- [Required action] Could you filter the data below down to the lines that hold the word "into"?

- [Given data]
|---|
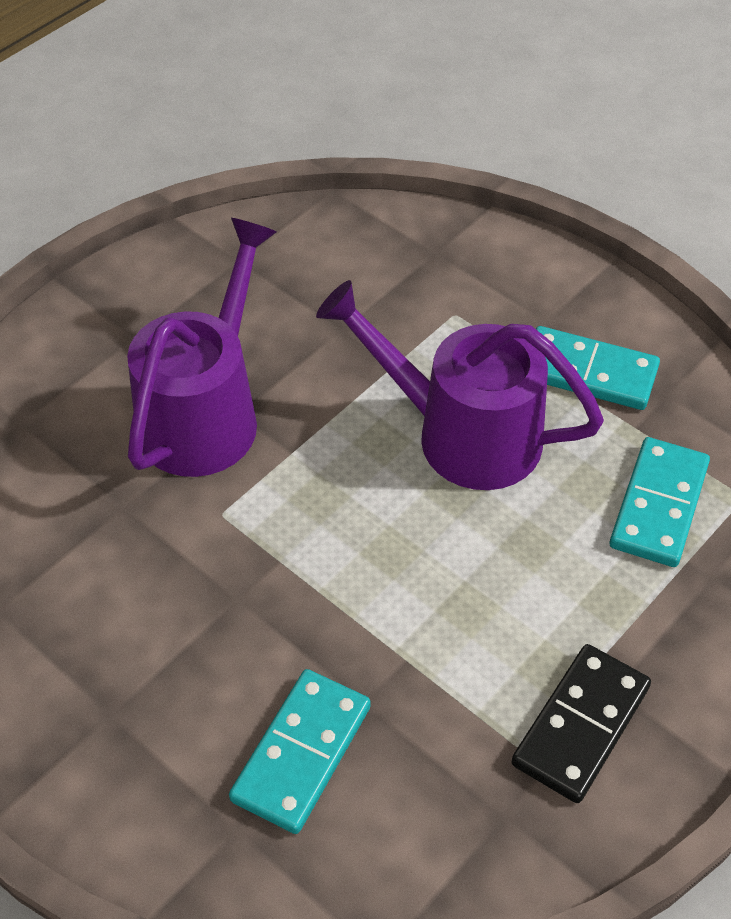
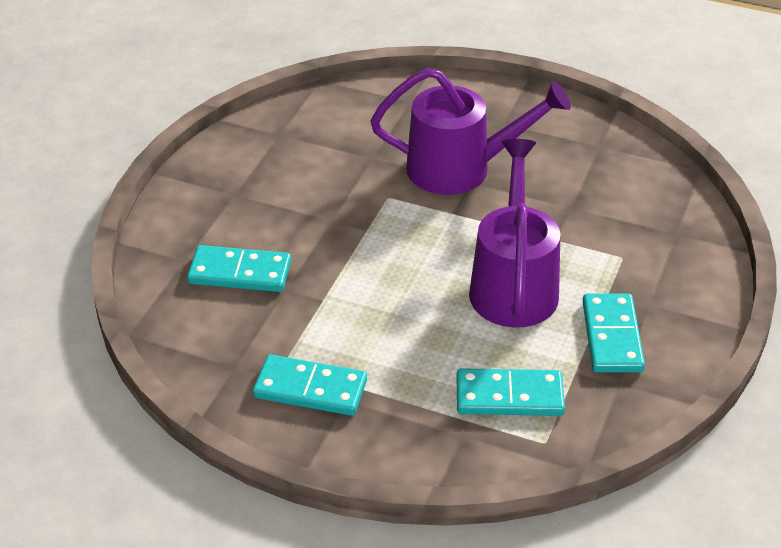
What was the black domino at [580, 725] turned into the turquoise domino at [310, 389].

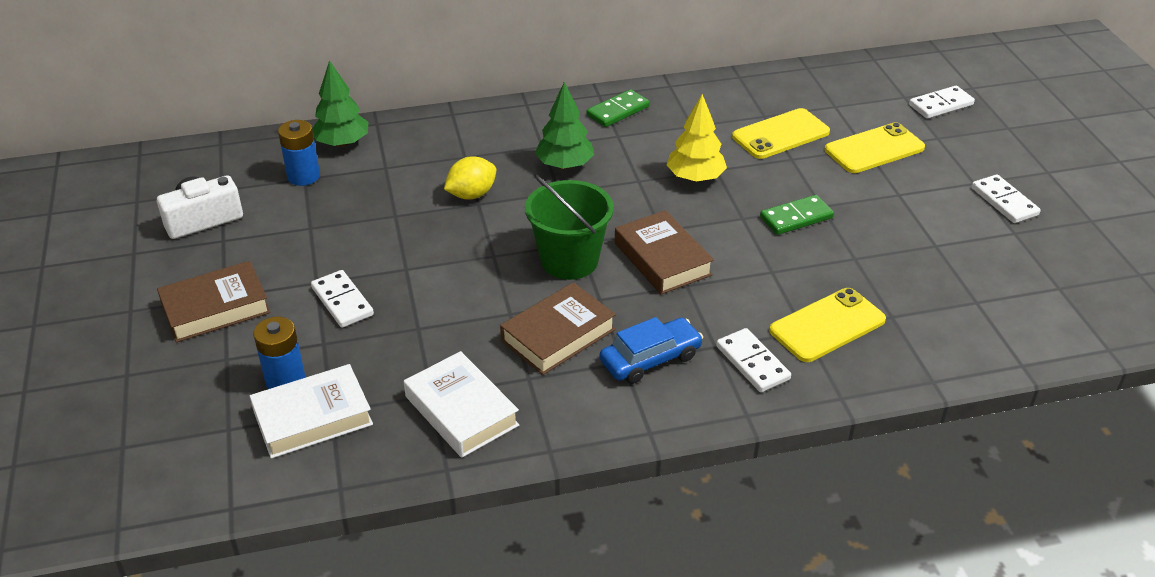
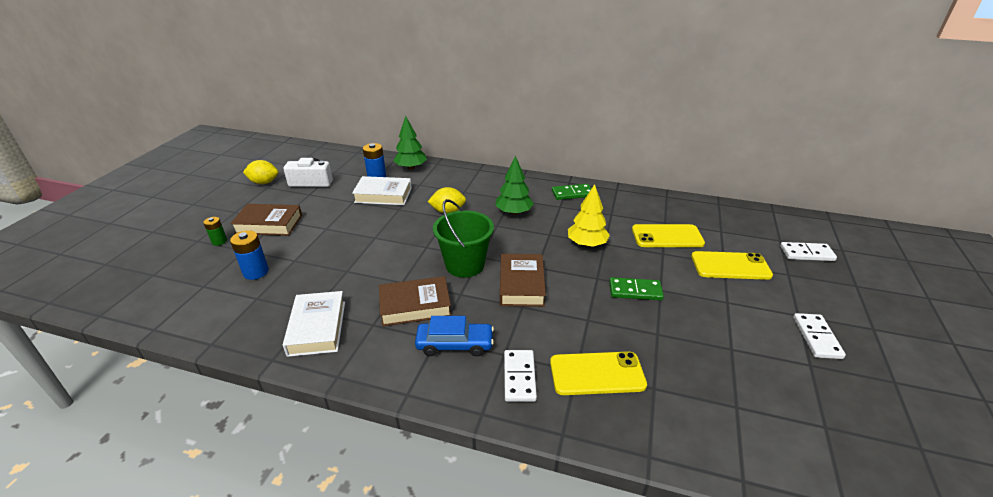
The second view lost the white domino at [342, 301]. The white book ended up elsewhere, having gone from [313, 417] to [383, 195]. The second view gained the yellow lemon at [264, 182]. The second view gained the green battery at [219, 241].

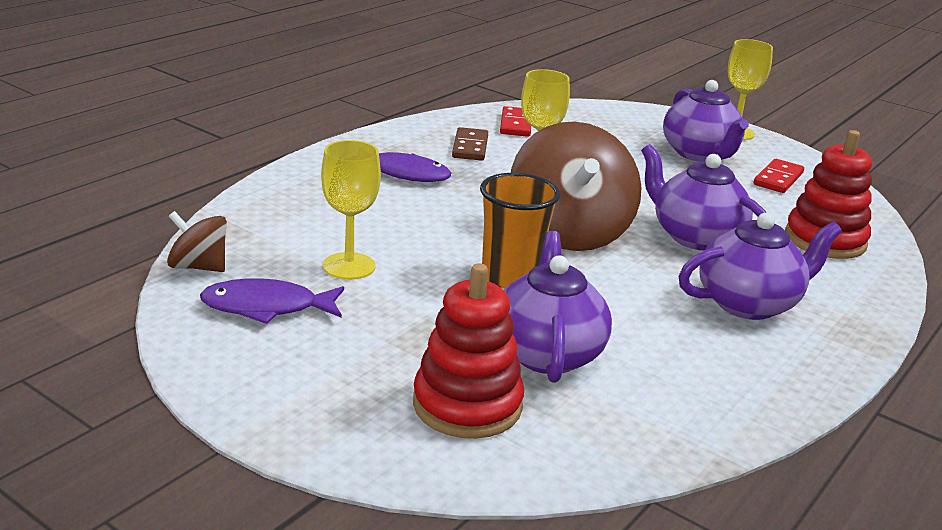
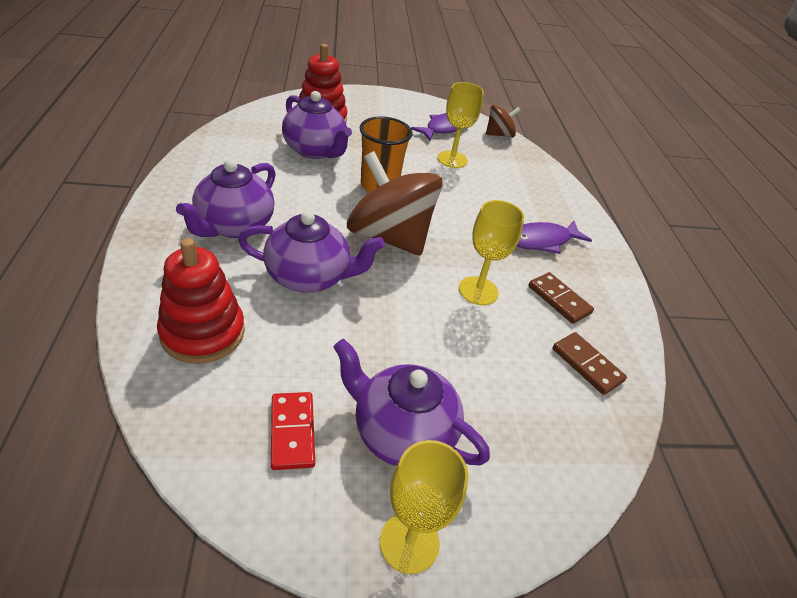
What was the red domino at [515, 124] turned into the brown domino at [587, 365].

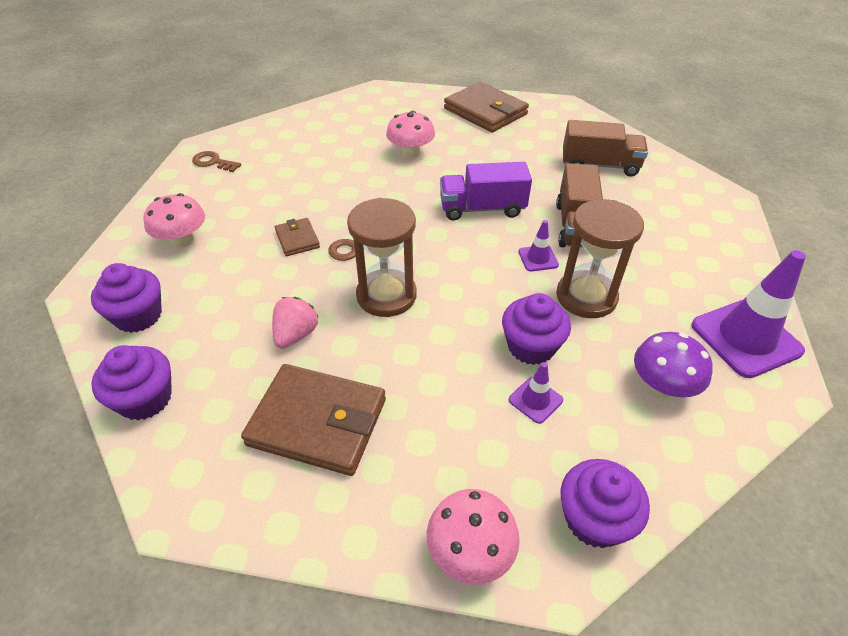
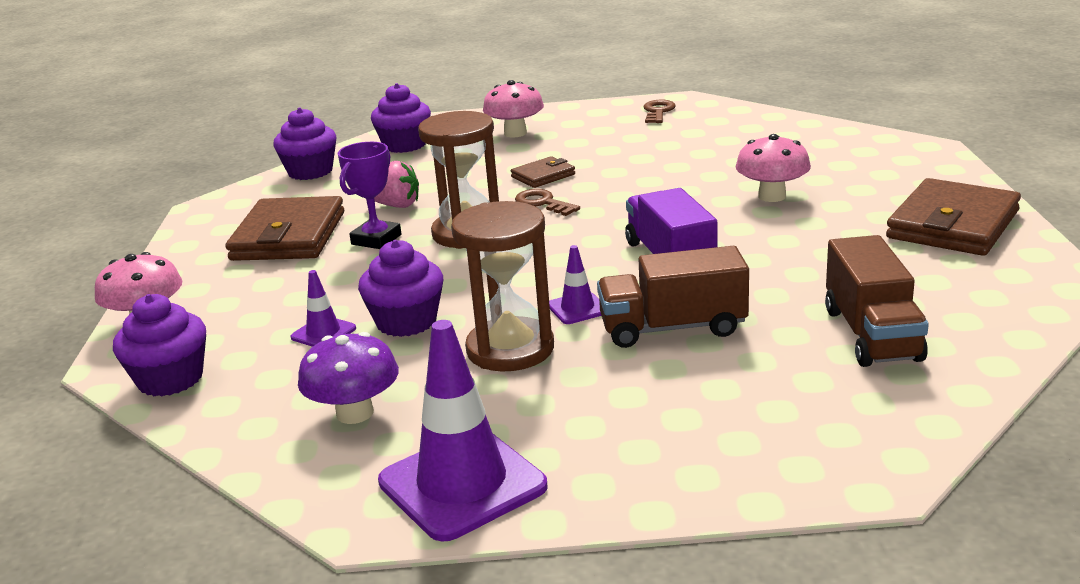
The second view gained the purple trophy at [376, 239].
|---|
- [Exercise response]
What was the black domino at [580, 725] turned into the turquoise domino at [310, 389].
What was the red domino at [515, 124] turned into the brown domino at [587, 365].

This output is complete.